**EXERCISE DESCRIPTION**
An exact repeat is needed of the lines from the one with "orange triangle: (25, 52)" through the last line of the data below. Please omit the pictures.

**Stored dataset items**

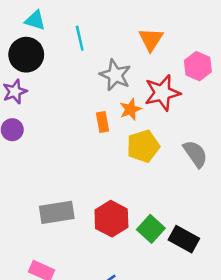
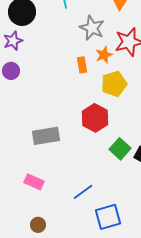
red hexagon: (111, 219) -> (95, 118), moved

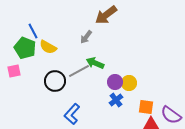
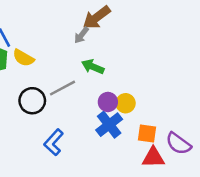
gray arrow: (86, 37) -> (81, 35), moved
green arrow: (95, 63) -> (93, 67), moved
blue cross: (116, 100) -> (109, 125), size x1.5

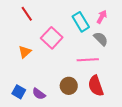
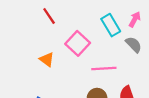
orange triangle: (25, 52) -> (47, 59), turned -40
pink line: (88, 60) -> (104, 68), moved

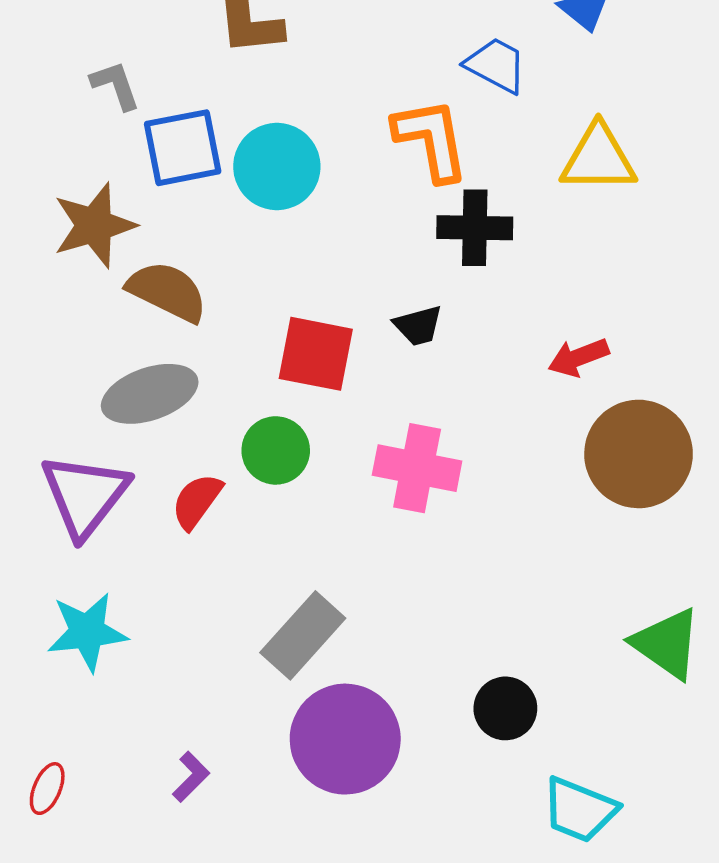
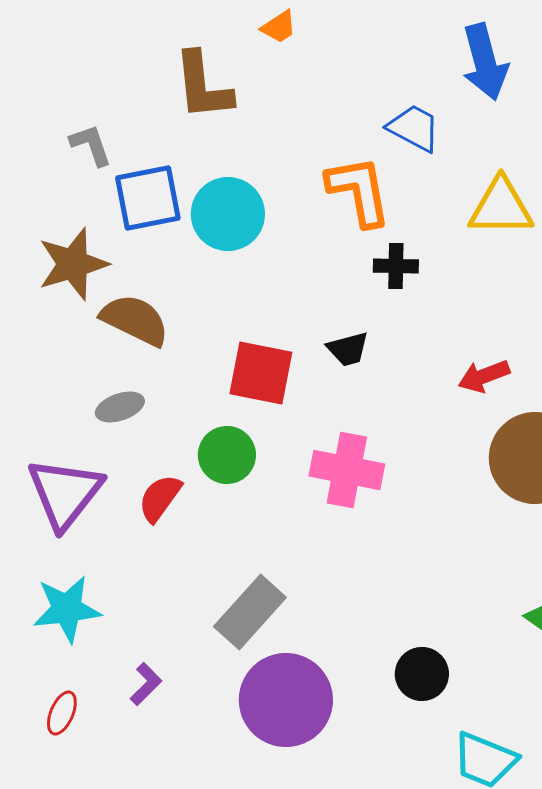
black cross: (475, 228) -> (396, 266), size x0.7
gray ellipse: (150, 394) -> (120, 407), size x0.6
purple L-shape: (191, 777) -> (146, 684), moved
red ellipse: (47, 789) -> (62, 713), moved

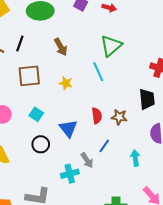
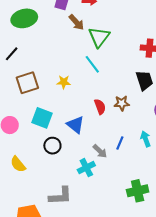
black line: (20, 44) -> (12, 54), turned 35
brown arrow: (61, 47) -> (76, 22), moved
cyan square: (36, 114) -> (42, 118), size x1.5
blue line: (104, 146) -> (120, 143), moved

**RESPONSE TO THIS TASK**
orange triangle: (25, 52) -> (47, 59), turned -40
pink line: (88, 60) -> (104, 68), moved

black cross: (475, 228) -> (396, 266), size x0.7
gray ellipse: (150, 394) -> (120, 407), size x0.6
purple L-shape: (191, 777) -> (146, 684), moved
red ellipse: (47, 789) -> (62, 713), moved

black line: (20, 44) -> (12, 54), turned 35
brown arrow: (61, 47) -> (76, 22), moved
cyan square: (36, 114) -> (42, 118), size x1.5
blue line: (104, 146) -> (120, 143), moved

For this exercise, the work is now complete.